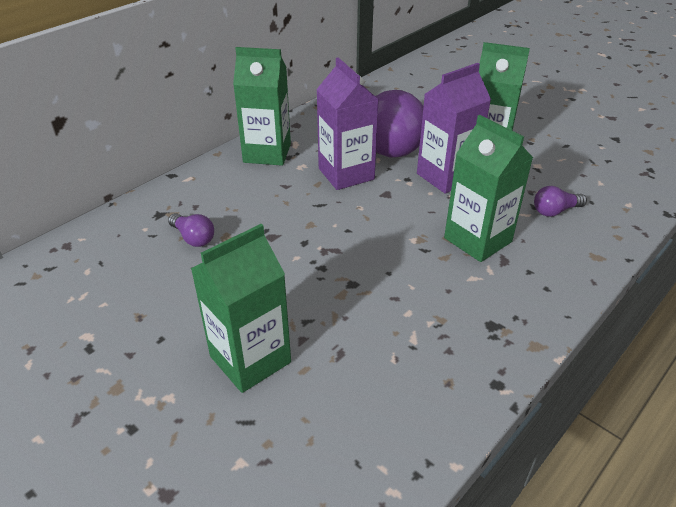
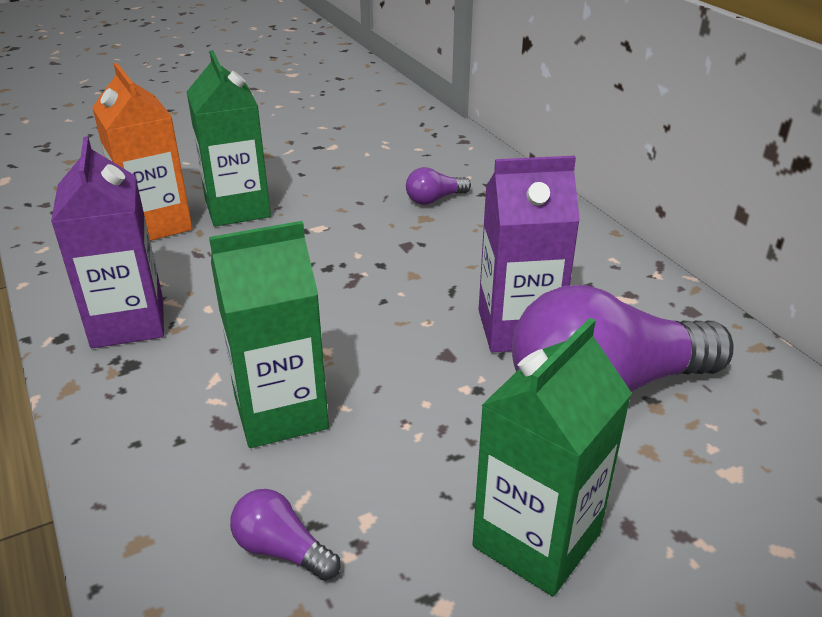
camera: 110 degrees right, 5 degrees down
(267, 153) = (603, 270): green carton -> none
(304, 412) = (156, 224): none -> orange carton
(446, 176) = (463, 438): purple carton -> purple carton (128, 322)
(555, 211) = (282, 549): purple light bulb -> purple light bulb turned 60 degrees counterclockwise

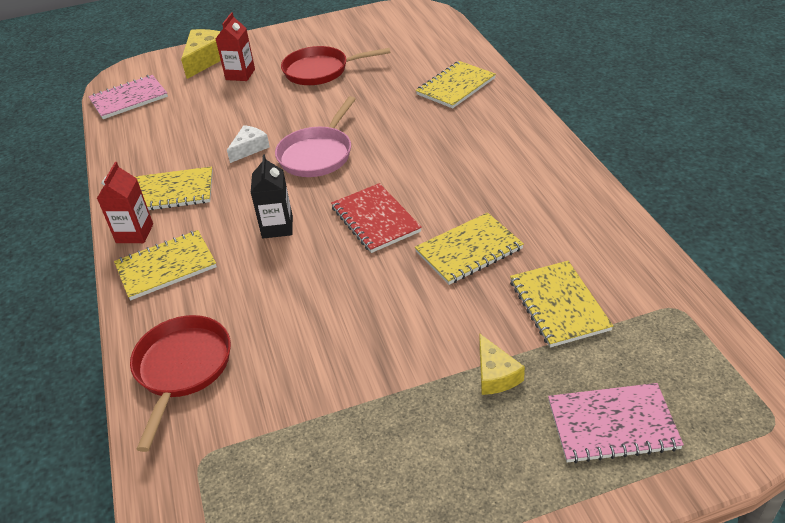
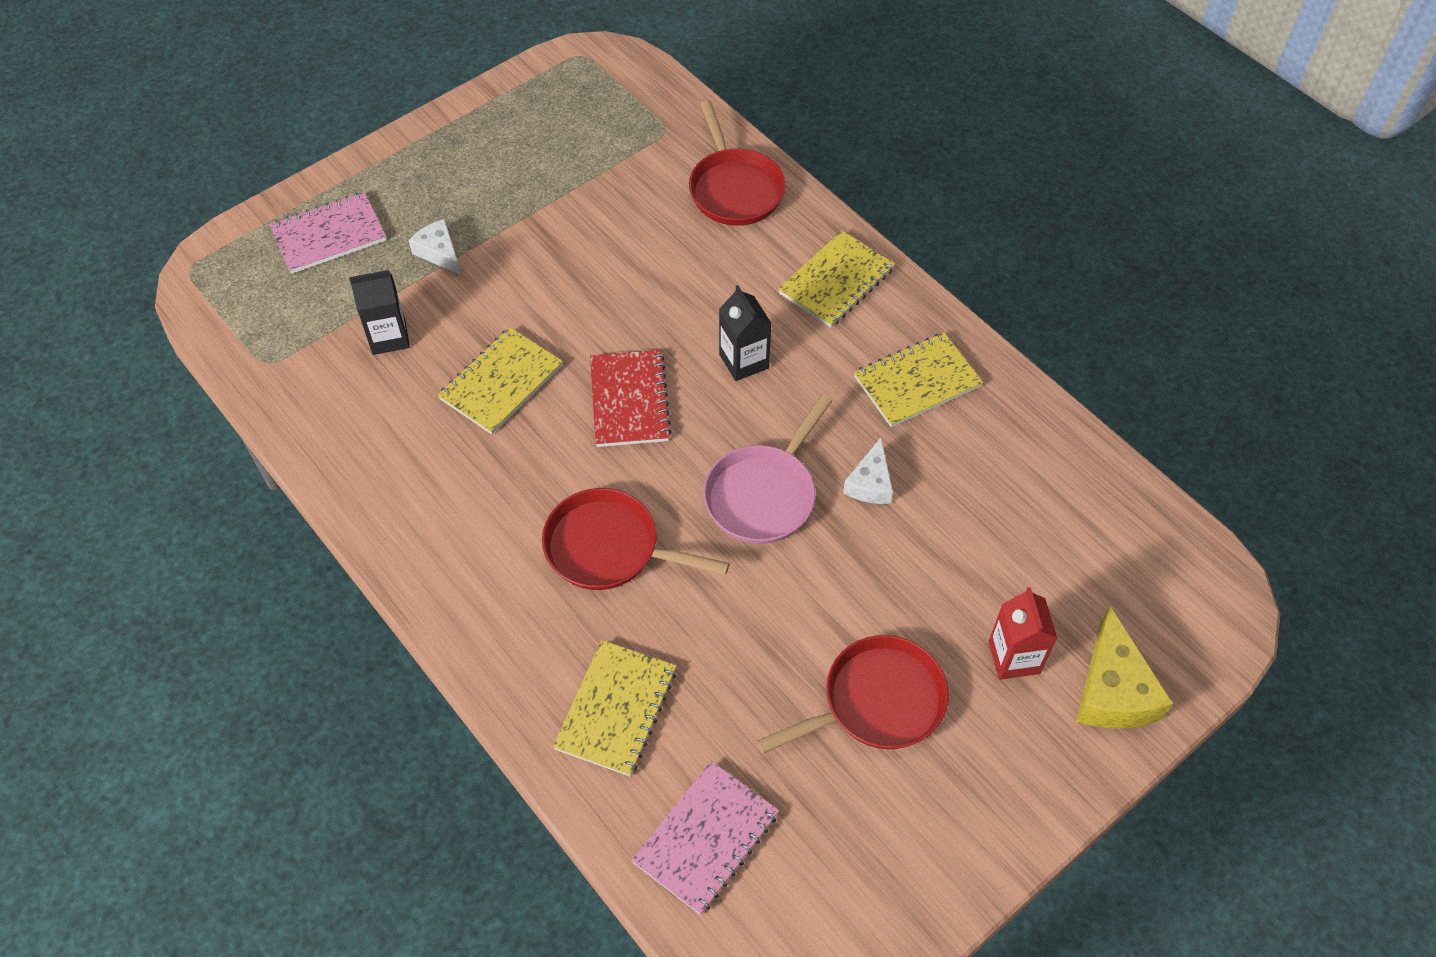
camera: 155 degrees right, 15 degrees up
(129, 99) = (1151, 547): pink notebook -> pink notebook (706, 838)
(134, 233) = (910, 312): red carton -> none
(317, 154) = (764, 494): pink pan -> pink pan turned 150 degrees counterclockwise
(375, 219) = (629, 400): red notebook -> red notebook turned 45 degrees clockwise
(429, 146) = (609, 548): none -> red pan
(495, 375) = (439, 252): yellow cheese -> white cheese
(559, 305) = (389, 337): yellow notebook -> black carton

________________________________________

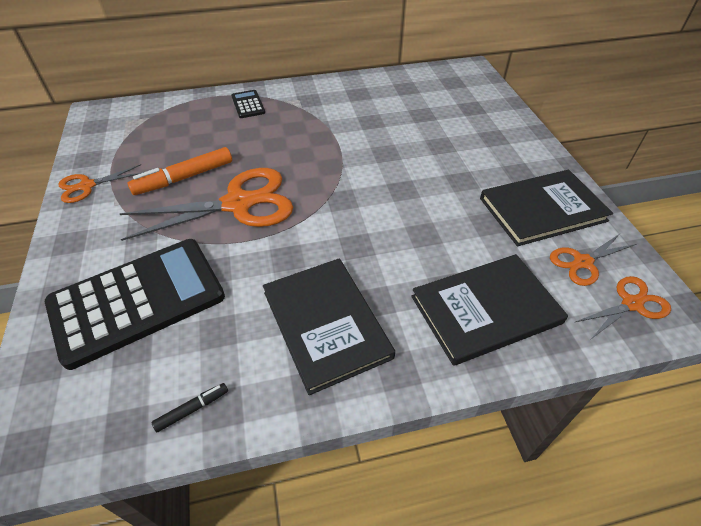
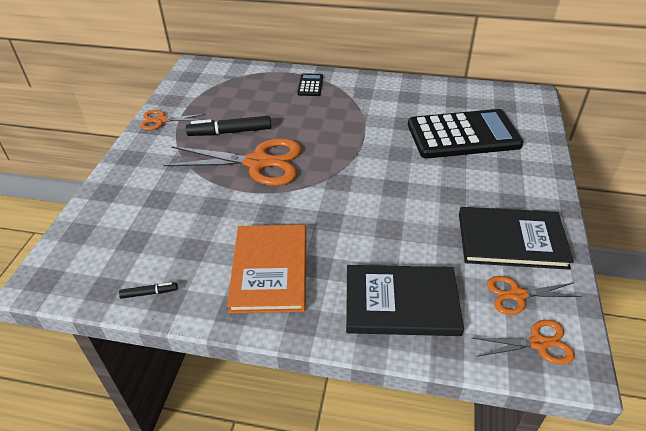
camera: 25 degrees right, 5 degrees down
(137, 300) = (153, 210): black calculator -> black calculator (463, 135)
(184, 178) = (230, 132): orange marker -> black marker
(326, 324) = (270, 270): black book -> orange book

________________________________________

» **PROBLEM REQUIREMENTS**: Of the records above, print only the lines from the one containing "camera: 110 degrees right, 5 degrees down" through the one containing "(559, 305) = (389, 337): yellow", inclusive and unaltered, leaving out pictures.

» **SOLUTION TO THIS TASK**:
camera: 110 degrees right, 5 degrees down
(267, 153) = (603, 270): green carton -> none
(304, 412) = (156, 224): none -> orange carton
(446, 176) = (463, 438): purple carton -> purple carton (128, 322)
(555, 211) = (282, 549): purple light bulb -> purple light bulb turned 60 degrees counterclockwise

camera: 155 degrees right, 15 degrees up
(129, 99) = (1151, 547): pink notebook -> pink notebook (706, 838)
(134, 233) = (910, 312): red carton -> none
(317, 154) = (764, 494): pink pan -> pink pan turned 150 degrees counterclockwise
(375, 219) = (629, 400): red notebook -> red notebook turned 45 degrees clockwise
(429, 146) = (609, 548): none -> red pan
(495, 375) = (439, 252): yellow cheese -> white cheese
(559, 305) = (389, 337): yellow notebook -> black carton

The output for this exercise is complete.